_Available data_
_ _ _ _ _ _ _

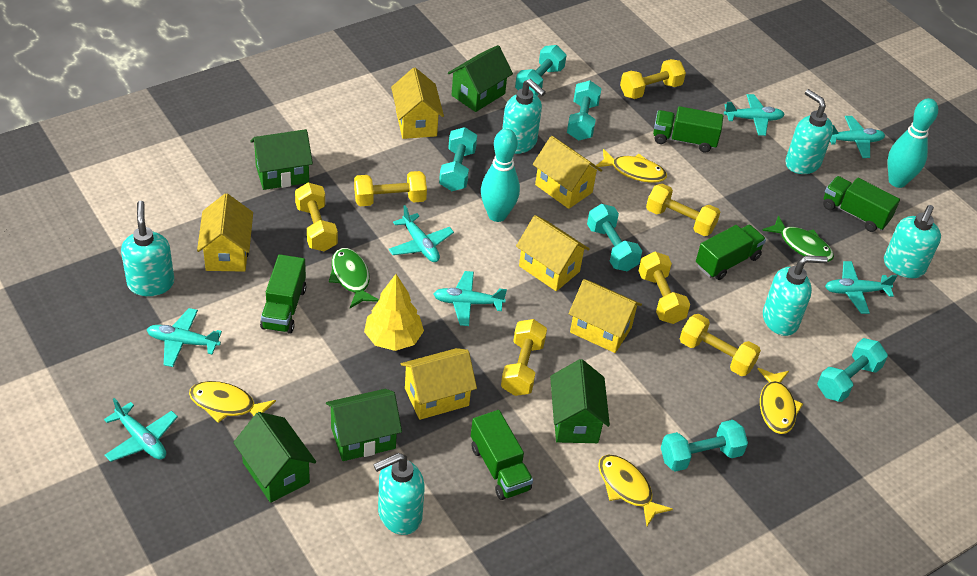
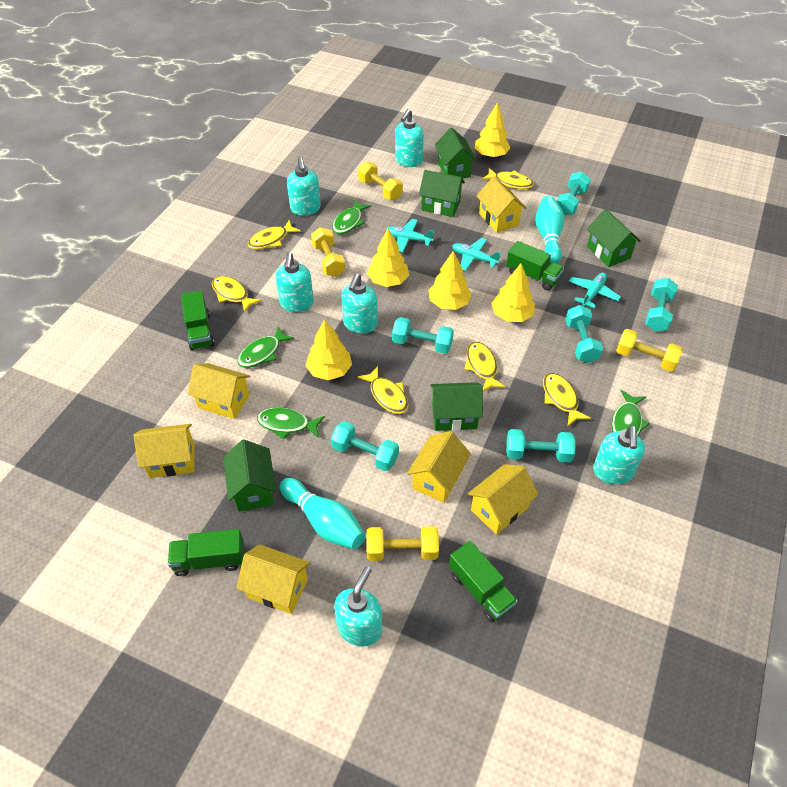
green fish: 2 -> 4
green truck: 5 -> 4
turquoise plane: 7 -> 3
yellow dumbbell: 7 -> 4
yellow fish: 4 -> 6
yellow tree: 1 -> 5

_ _ _ _ _ _ _

_Your goal_
All records above are to be output verbatim, with their pictures omitted.

_Task result_
green fish: 2 -> 4
green truck: 5 -> 4
turquoise plane: 7 -> 3
yellow dumbbell: 7 -> 4
yellow fish: 4 -> 6
yellow tree: 1 -> 5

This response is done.